— YOUR INSTRUCTIONS —
Print all the data below exactly, without images.

— SUPPLIED INFORMATION —
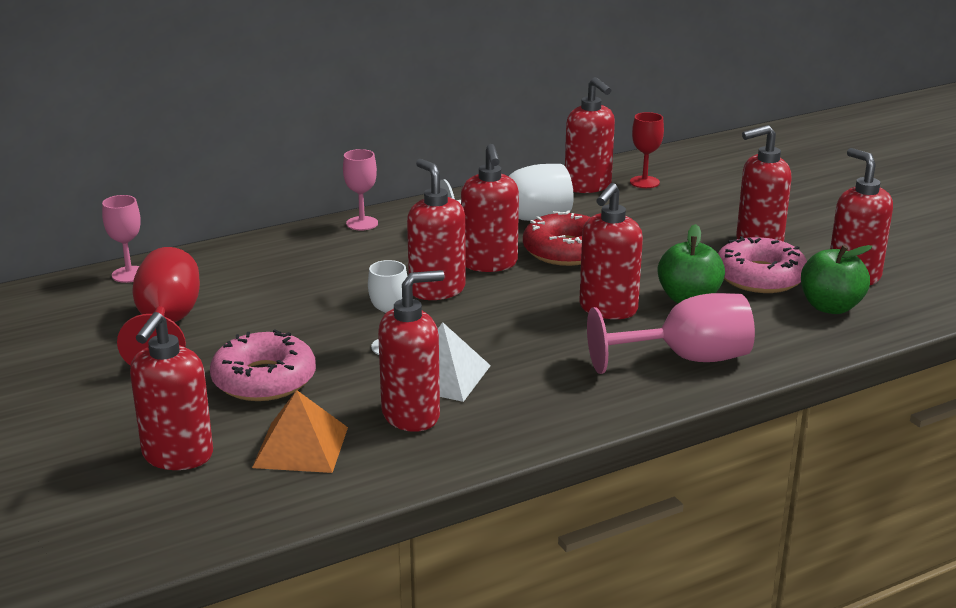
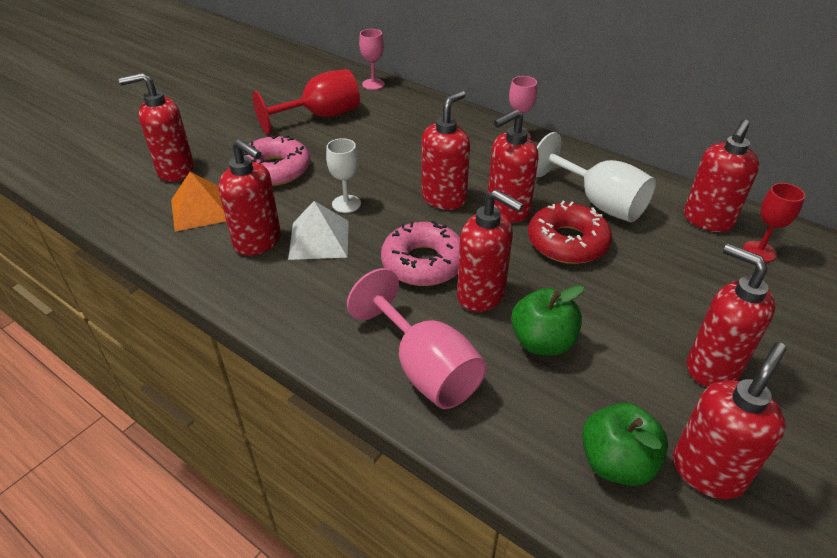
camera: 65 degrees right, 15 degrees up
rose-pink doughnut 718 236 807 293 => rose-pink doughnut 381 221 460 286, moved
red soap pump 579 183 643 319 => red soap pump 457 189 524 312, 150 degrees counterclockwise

— ANSWER TO THE EXERCISE —
camera: 65 degrees right, 15 degrees up
rose-pink doughnut 718 236 807 293 => rose-pink doughnut 381 221 460 286, moved
red soap pump 579 183 643 319 => red soap pump 457 189 524 312, 150 degrees counterclockwise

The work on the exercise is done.